◆ **RECORDS FOR THE EXERCISE**:
+ + +

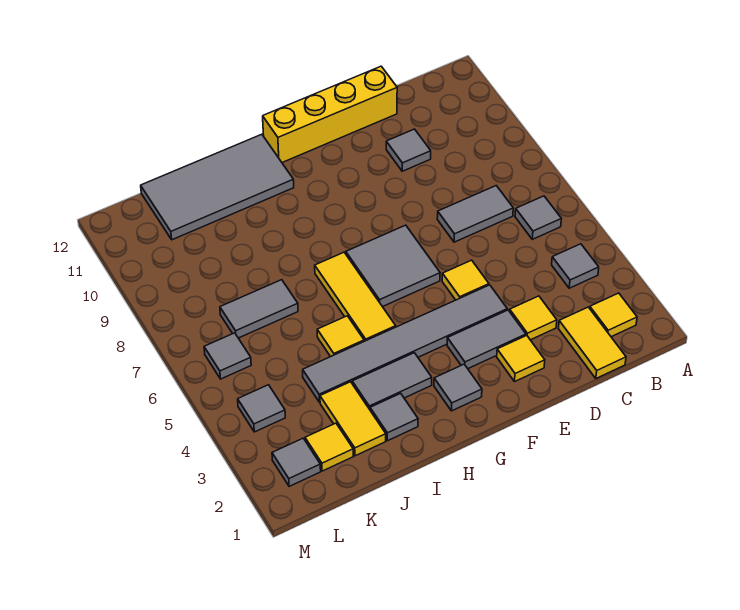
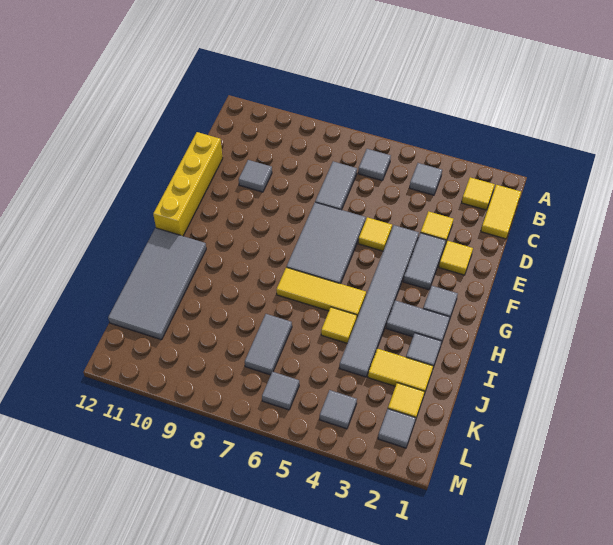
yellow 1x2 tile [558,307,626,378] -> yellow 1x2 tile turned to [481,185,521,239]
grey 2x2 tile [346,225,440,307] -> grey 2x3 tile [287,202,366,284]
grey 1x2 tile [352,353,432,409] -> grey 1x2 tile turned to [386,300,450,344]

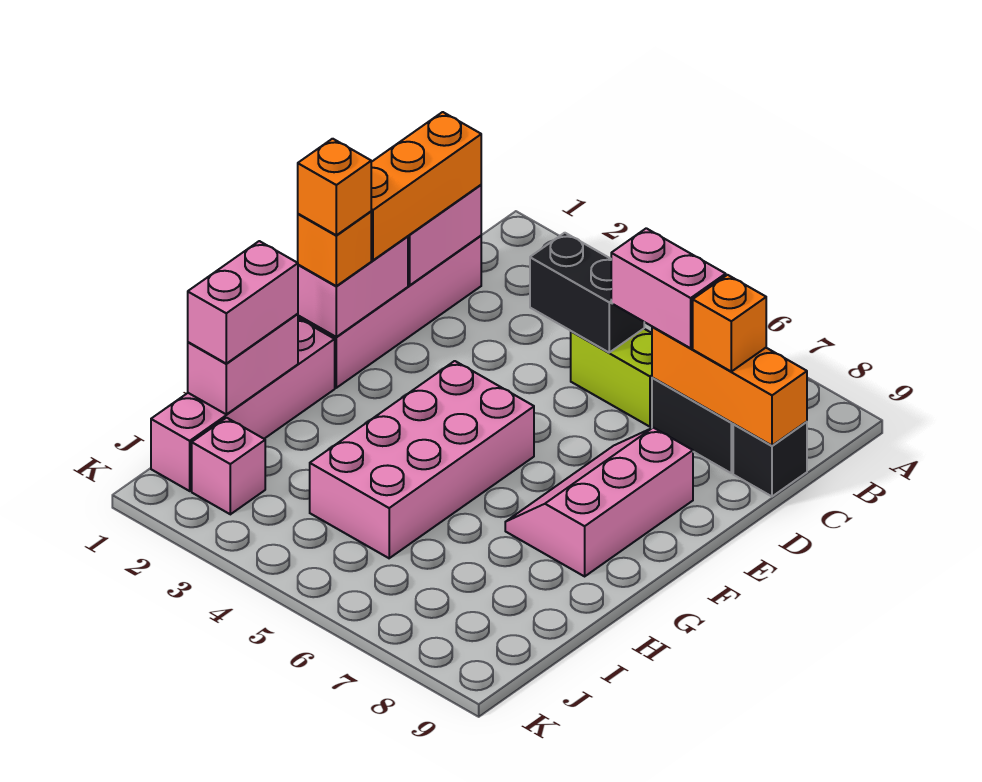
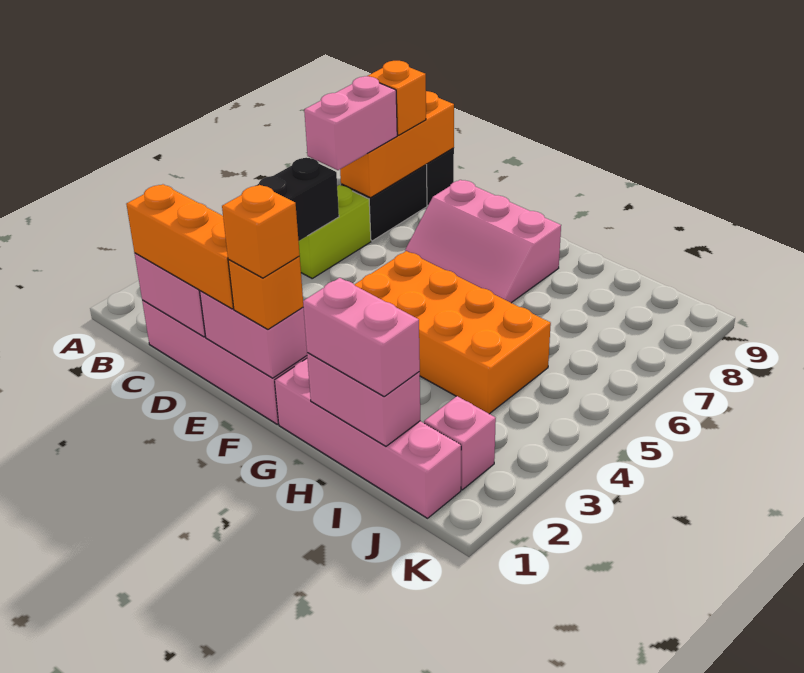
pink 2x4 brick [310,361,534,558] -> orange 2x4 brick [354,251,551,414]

+ + +

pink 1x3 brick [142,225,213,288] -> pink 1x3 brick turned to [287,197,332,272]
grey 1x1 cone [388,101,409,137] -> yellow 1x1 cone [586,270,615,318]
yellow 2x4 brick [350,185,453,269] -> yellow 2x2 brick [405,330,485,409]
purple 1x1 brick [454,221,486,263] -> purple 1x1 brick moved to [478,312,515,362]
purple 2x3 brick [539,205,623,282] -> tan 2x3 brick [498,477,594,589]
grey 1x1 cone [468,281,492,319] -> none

+ + +

◆ **TASK STATEMENT**: Whatever pictures the records hold, omit them; give again exactly the lines from the one containing "grey 1x2 tile [352,353,432,409]" through the one containing "pink 2x4 brick".

◆ **ANSWER TO THIS EXERCISE**:
grey 1x2 tile [352,353,432,409] -> grey 1x2 tile turned to [386,300,450,344]

pink 2x4 brick [310,361,534,558] -> orange 2x4 brick [354,251,551,414]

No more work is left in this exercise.